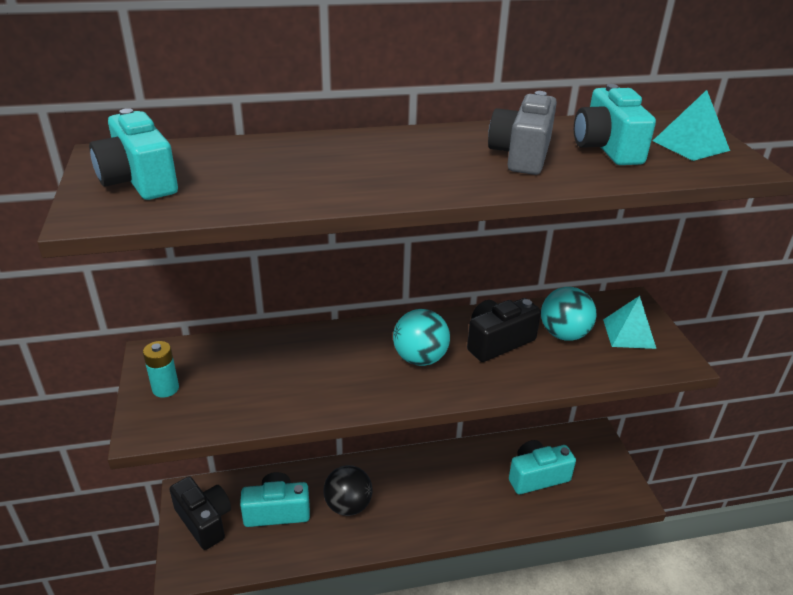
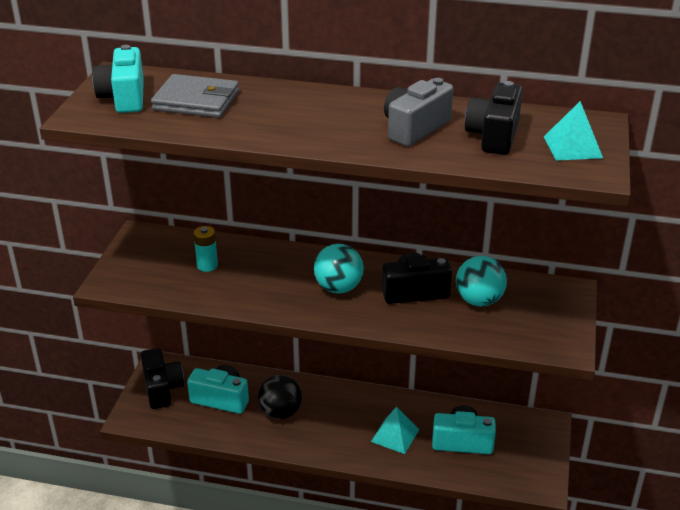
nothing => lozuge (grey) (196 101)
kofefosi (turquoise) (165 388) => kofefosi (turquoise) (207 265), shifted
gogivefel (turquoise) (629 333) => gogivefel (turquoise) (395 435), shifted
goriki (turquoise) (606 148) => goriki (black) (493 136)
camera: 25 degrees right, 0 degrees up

* * *

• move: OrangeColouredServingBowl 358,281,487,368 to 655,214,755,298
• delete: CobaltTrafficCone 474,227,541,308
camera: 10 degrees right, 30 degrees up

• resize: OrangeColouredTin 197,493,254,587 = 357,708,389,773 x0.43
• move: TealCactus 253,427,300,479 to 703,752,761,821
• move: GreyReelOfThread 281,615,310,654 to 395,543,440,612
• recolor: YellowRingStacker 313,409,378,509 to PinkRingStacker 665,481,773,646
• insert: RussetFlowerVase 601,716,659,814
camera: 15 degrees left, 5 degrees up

*WHAT THE TASK REQUIRES*.
Go through the records and pull out each line that includes the word "shifted".

*REPLY TO THE EXERCISE*.
kofefosi (turquoise) (165 388) => kofefosi (turquoise) (207 265), shifted
gogivefel (turquoise) (629 333) => gogivefel (turquoise) (395 435), shifted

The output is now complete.